DATA TO PROCESS:
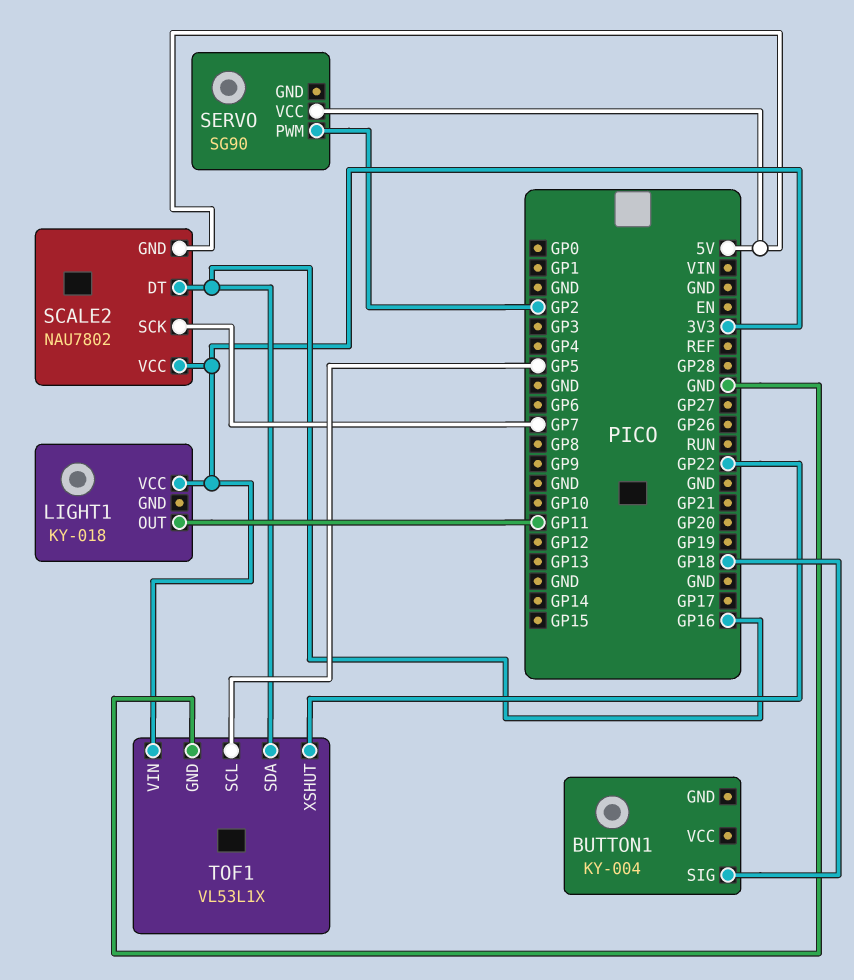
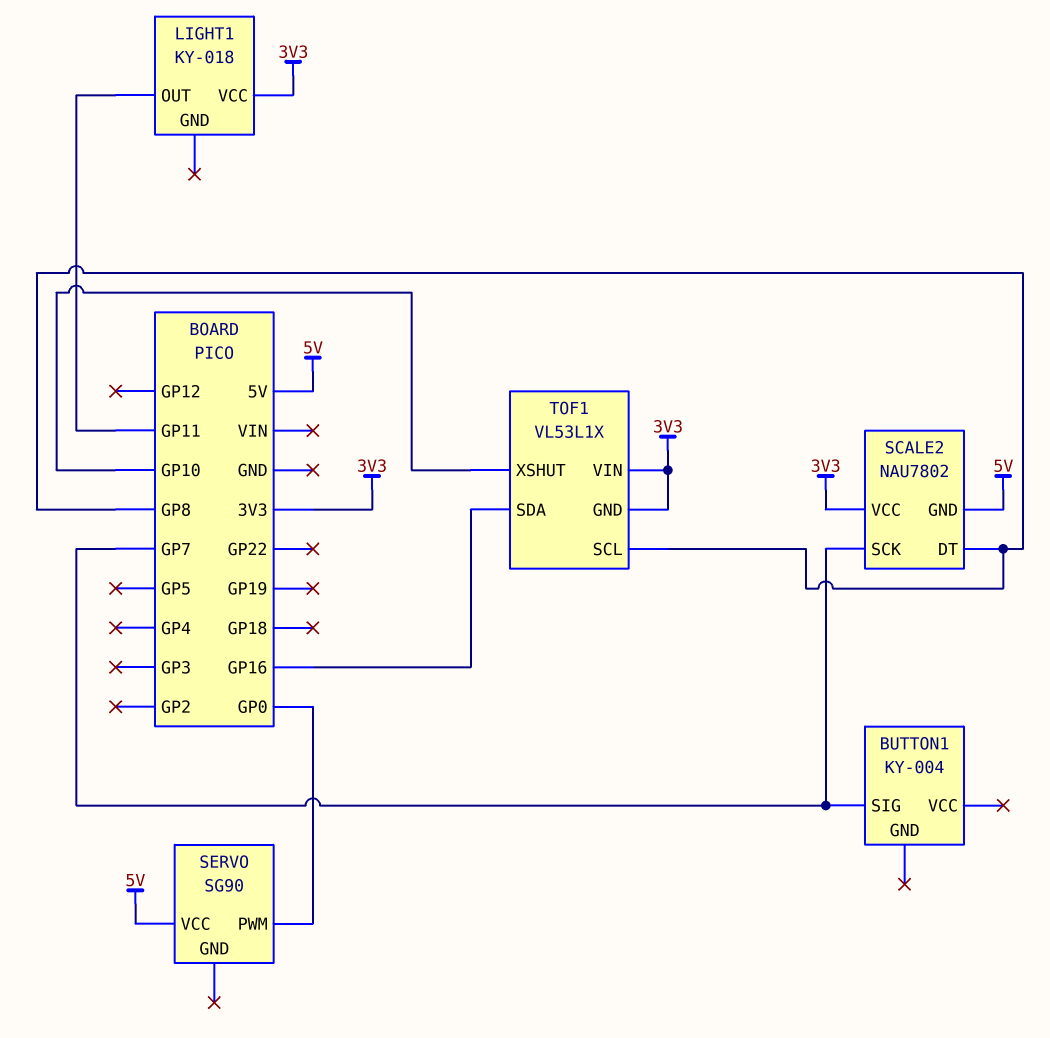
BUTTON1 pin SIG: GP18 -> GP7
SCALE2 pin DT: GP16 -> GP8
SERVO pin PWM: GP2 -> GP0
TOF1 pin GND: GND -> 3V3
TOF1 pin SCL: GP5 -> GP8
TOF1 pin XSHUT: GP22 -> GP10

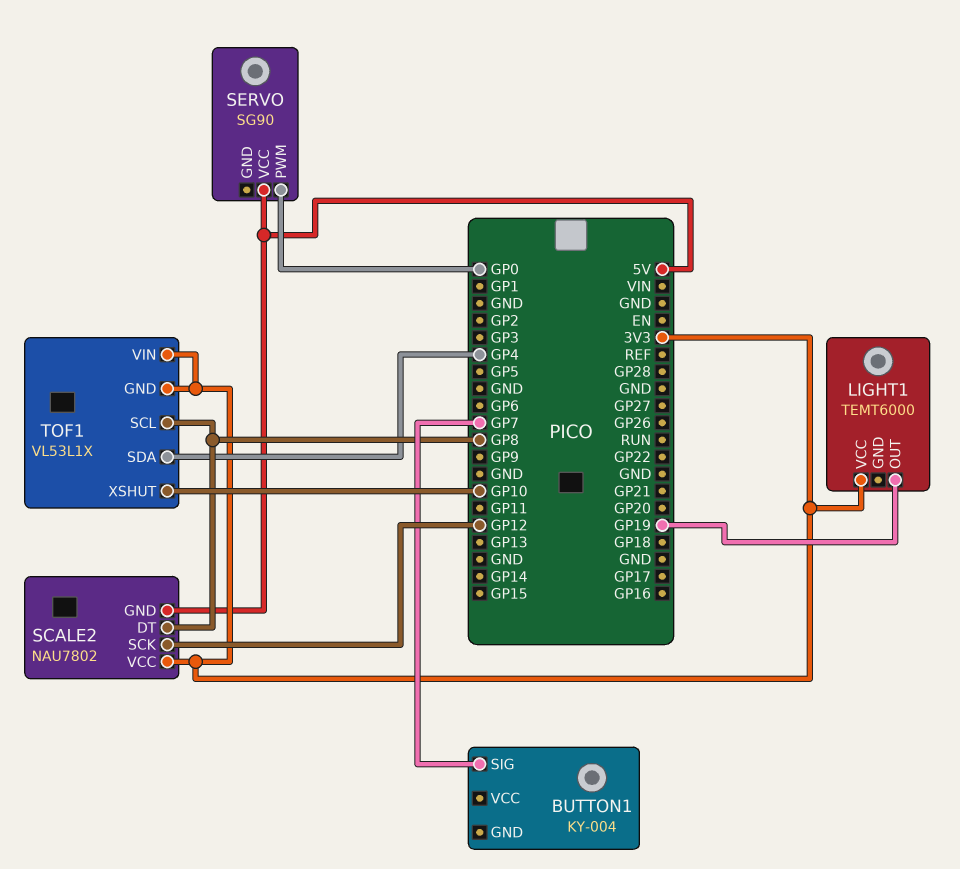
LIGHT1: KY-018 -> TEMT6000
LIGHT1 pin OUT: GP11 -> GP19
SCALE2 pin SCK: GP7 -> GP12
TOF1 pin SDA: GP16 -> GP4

WHAT NEEDS TO BE DONE:
A word-for-word copy is needed of the lines from the line holding "TOF1 pin SCL: GP5 -> GP8" through the end of the records, both included, excluding every picture.

RESULT OF THIS EXERCISE:
TOF1 pin SCL: GP5 -> GP8
TOF1 pin XSHUT: GP22 -> GP10

LIGHT1: KY-018 -> TEMT6000
LIGHT1 pin OUT: GP11 -> GP19
SCALE2 pin SCK: GP7 -> GP12
TOF1 pin SDA: GP16 -> GP4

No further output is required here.